* _To do_
Repeat the records exactly. Leave out the pictures.

* _Provided records_

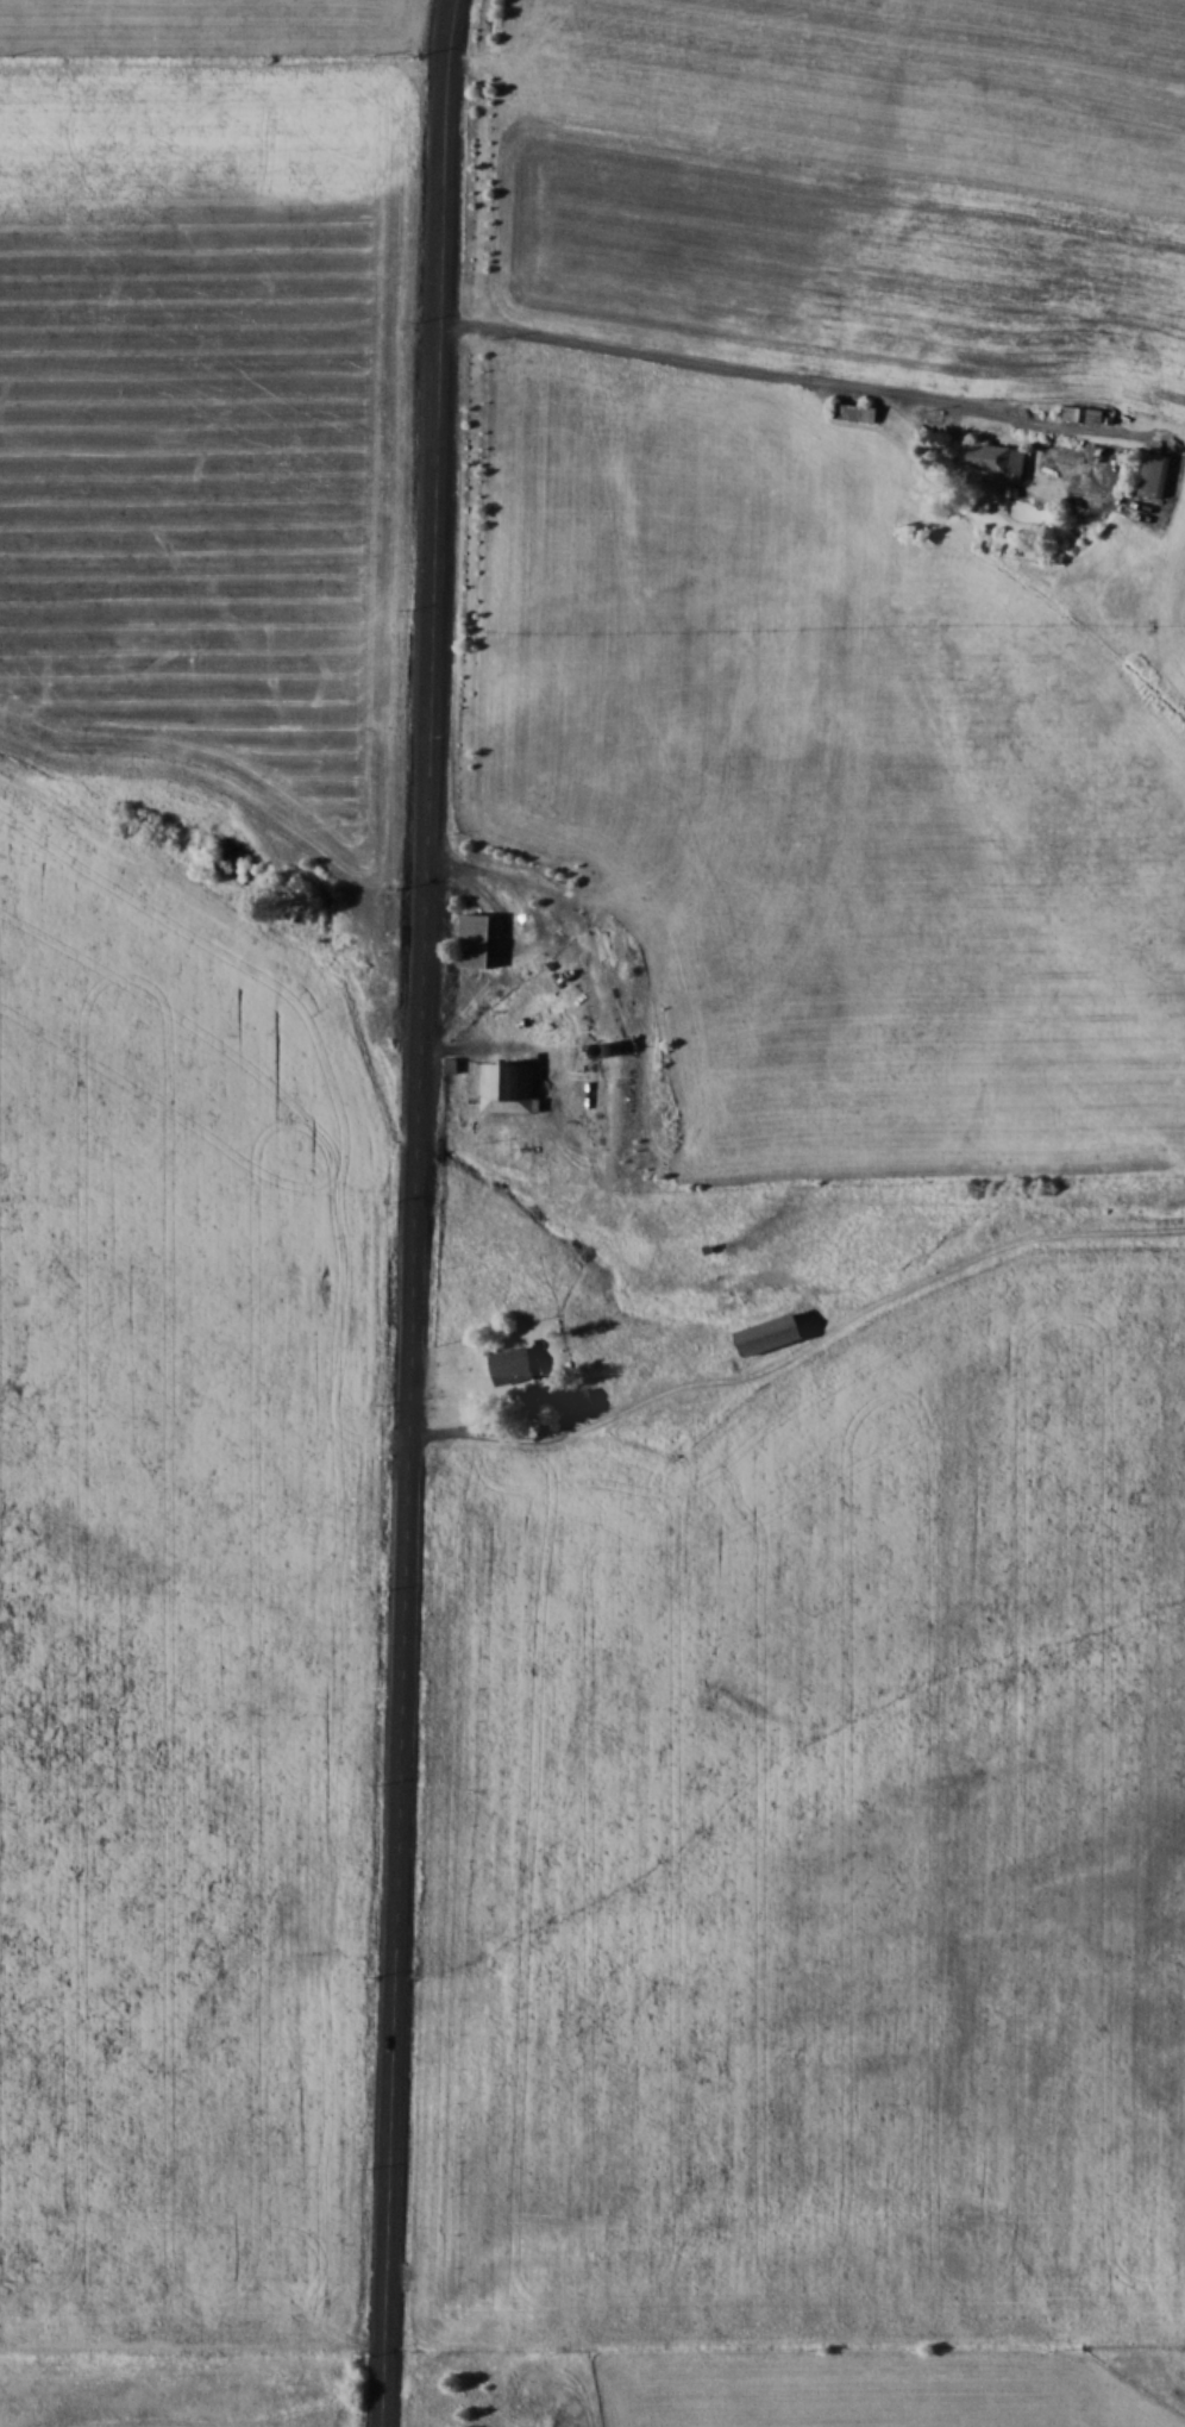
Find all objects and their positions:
road: (732, 364)
building: (858, 412)
building: (1084, 414)
building: (999, 458)
building: (1156, 477)
building: (476, 940)
building: (511, 1087)
road: (415, 1213)
road: (874, 1316)
building: (772, 1335)
building: (514, 1367)
road: (501, 1440)
building: (448, 1563)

* _Result of this exercise_
Find all objects and their positions:
road: (732, 364)
building: (858, 412)
building: (1084, 414)
building: (999, 458)
building: (1156, 477)
building: (476, 940)
building: (511, 1087)
road: (415, 1213)
road: (874, 1316)
building: (772, 1335)
building: (514, 1367)
road: (501, 1440)
building: (448, 1563)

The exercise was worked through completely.